# WHAT THE TASK ASKS
Find the line holding "- spun: yellow" in the entries below. Give it again exactly, along with every line after it up to and including the line holding "- colour: yellow".

══════════════════════════════

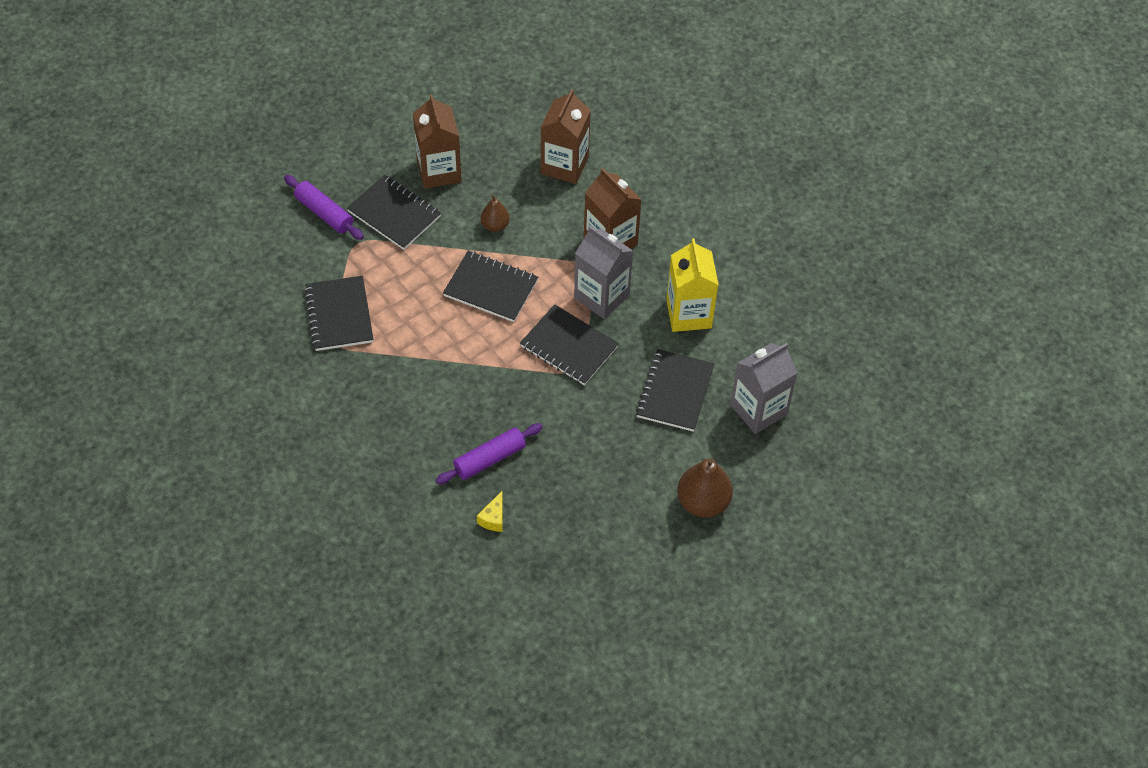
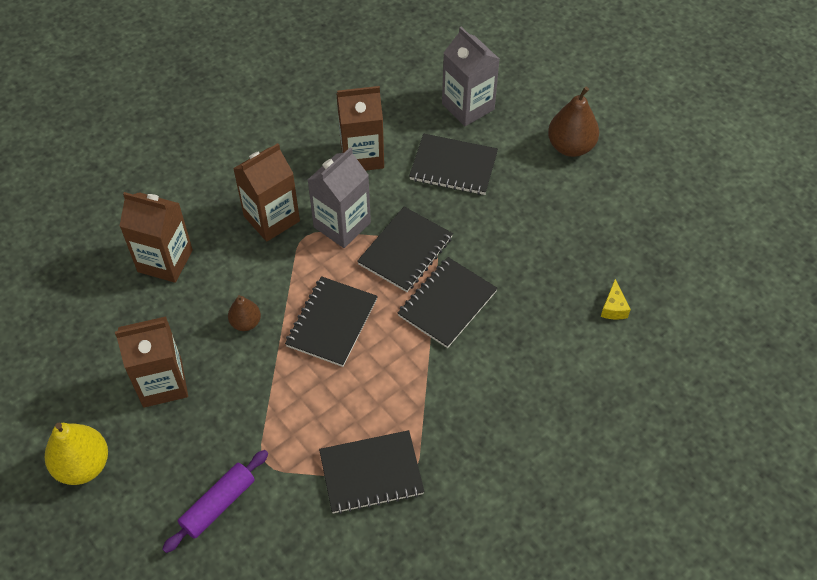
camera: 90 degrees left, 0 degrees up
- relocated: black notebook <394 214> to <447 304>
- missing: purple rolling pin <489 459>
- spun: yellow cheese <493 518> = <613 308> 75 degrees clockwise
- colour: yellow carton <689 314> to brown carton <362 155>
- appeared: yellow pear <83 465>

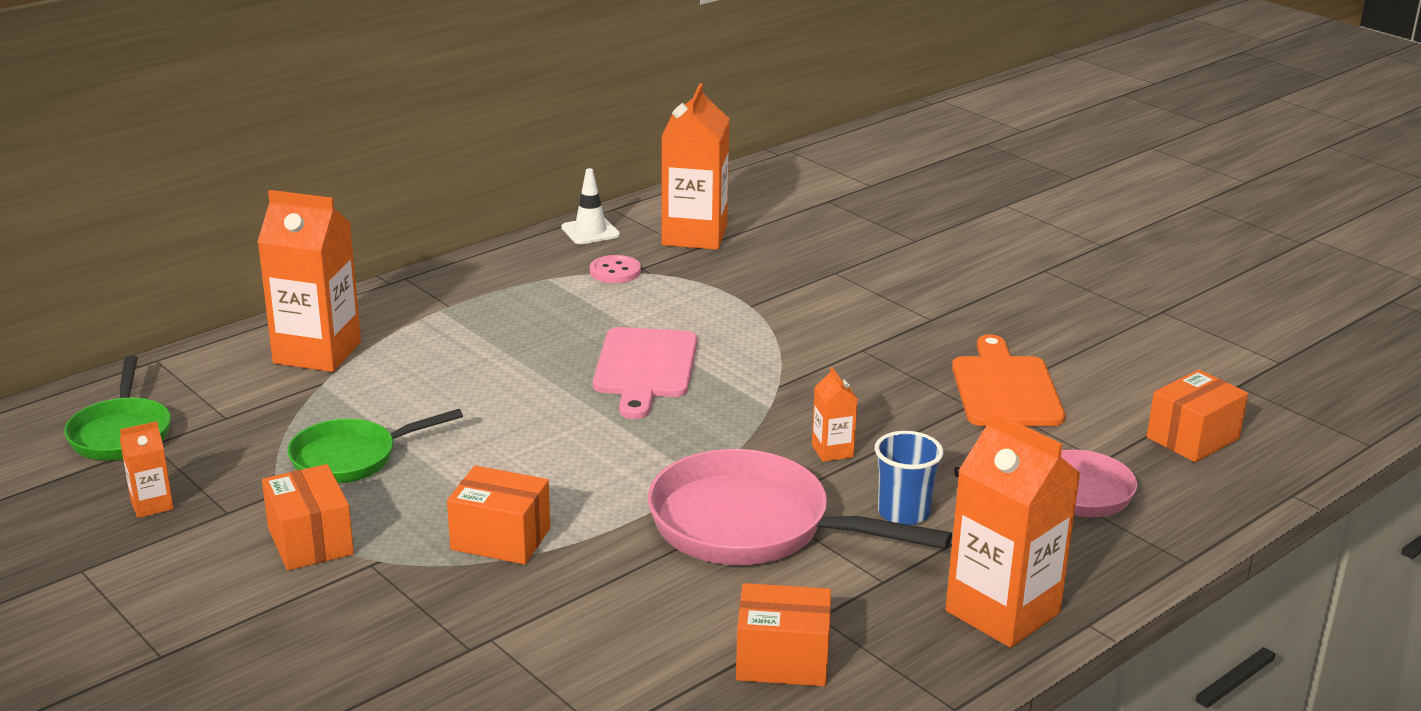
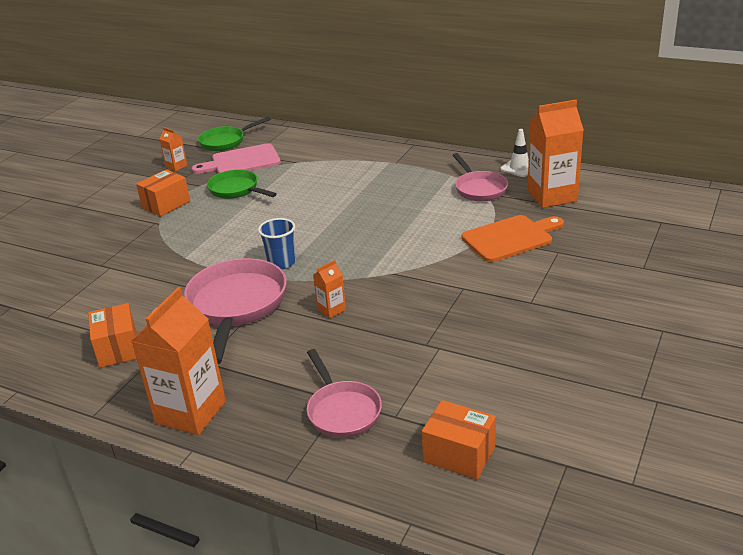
camera: 70 degrees right, 5 degrees up
- missing: orange carton <317 352>
- missing: orange box <500 539>
- exchanged: pink button <615 271> to pink pan <479 189>
- relocated: pink cutting board <645 368> to <242 161>
- relocated: blue cup <903 513> to <281 262>
- relocated: orange cutting board <1005 388> to <510 238>

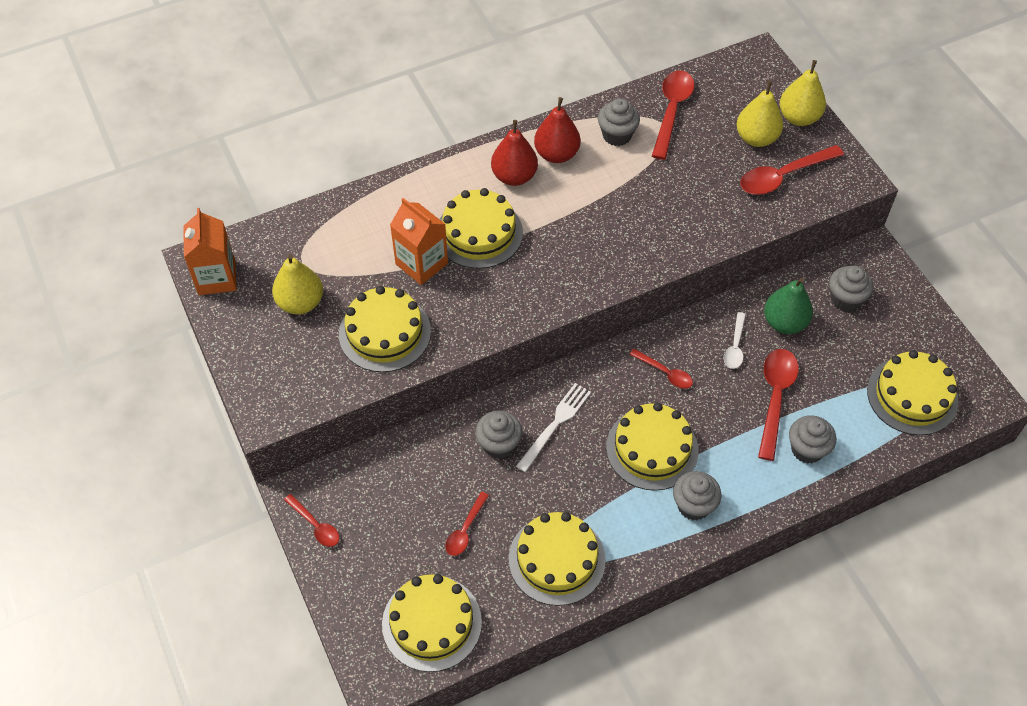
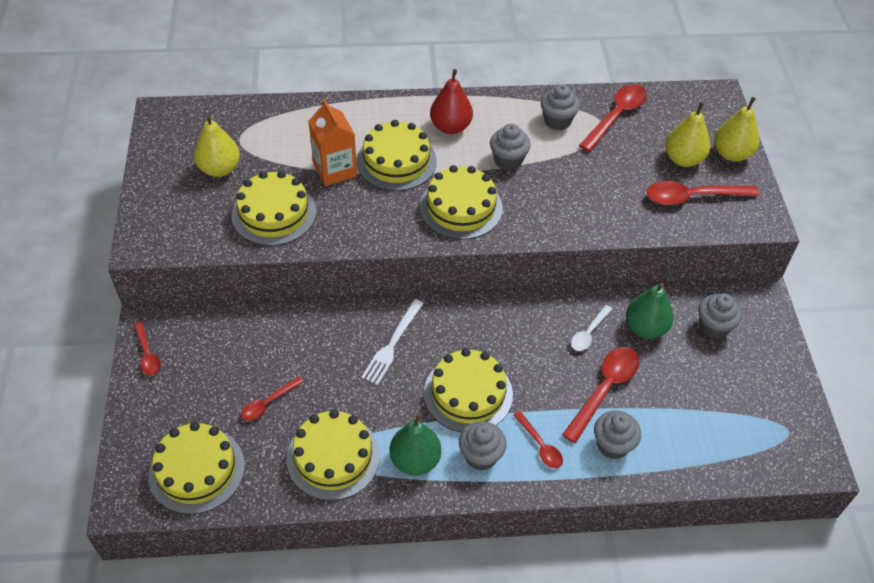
camera: 20 degrees right, 5 degrees down
- missing: orange carton <217 278>
- relocated: grey cupcake <499 444> to <508 160>
- spun: white fork <555 425> = <392 344> 150 degrees clockwise
- missing: red pear <556 154>
- relocated: red spoon <665 373> to <540 445>
- relocated: yellow cake <912 395> to <461 207>
- appeared: green pear <415 460>

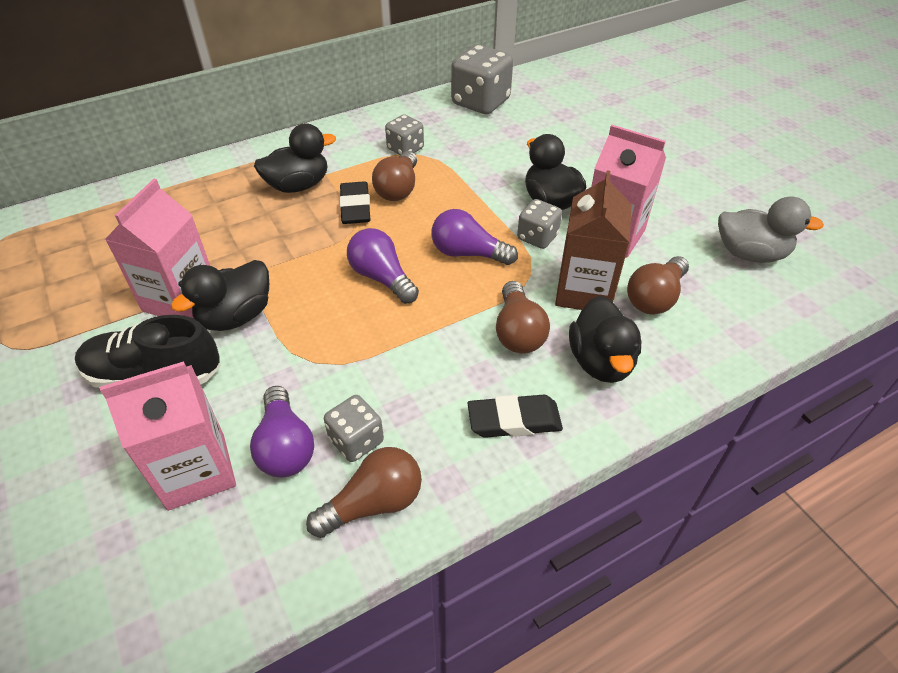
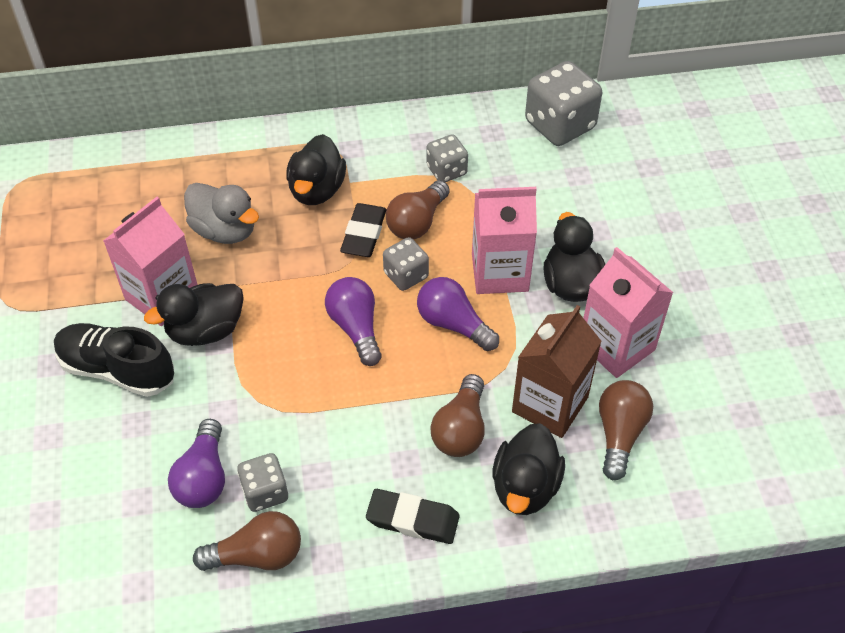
camera: 20 degrees right, 5 degrees up
- relocated: pink carton <196 471> to <500 272>
- spun: black duck <298 185> = <317 190> 105 degrees clockwise
- relocated: grey dice <537 237> to <406 275>
- spun: brown light bulb <655 297> = <619 434> 135 degrees clockwise
- relocated: grey duck <750 254> to <225 230>

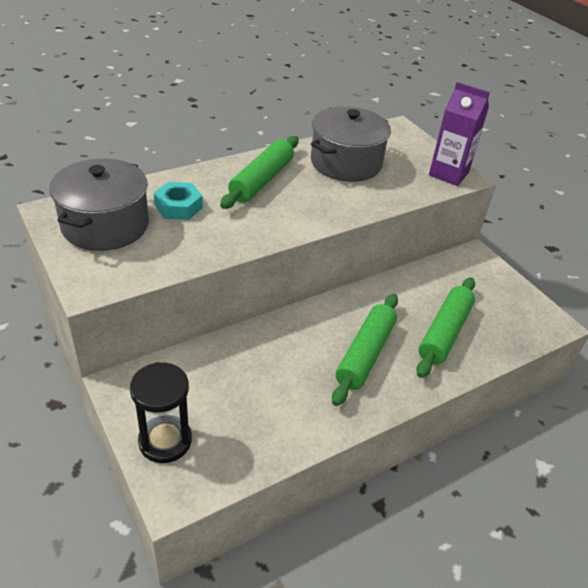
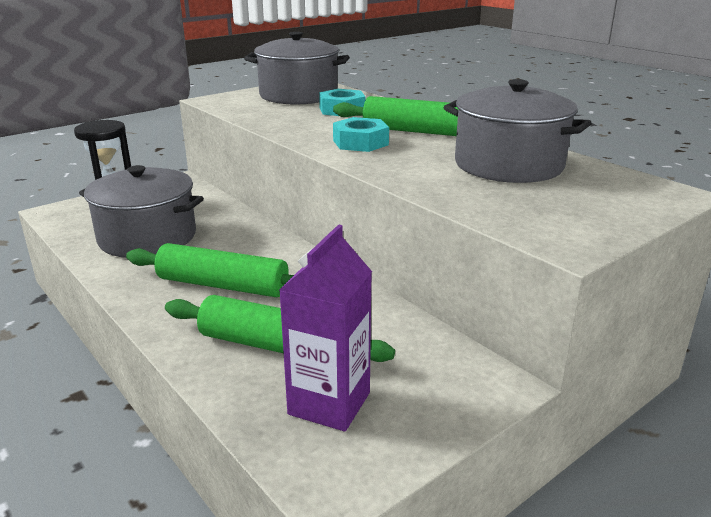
camera: 85 degrees right, 15 degrees down
- relocated: purple carton <448 174> to <329 403>
- appeared: grey pot <147 237>
- appeared: turquoise nut <360 142>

══════════════════════════════

# REPLY TO THE EXERCISE
- spun: yellow cheese <493 518> = <613 308> 75 degrees clockwise
- colour: yellow carton <689 314> to brown carton <362 155>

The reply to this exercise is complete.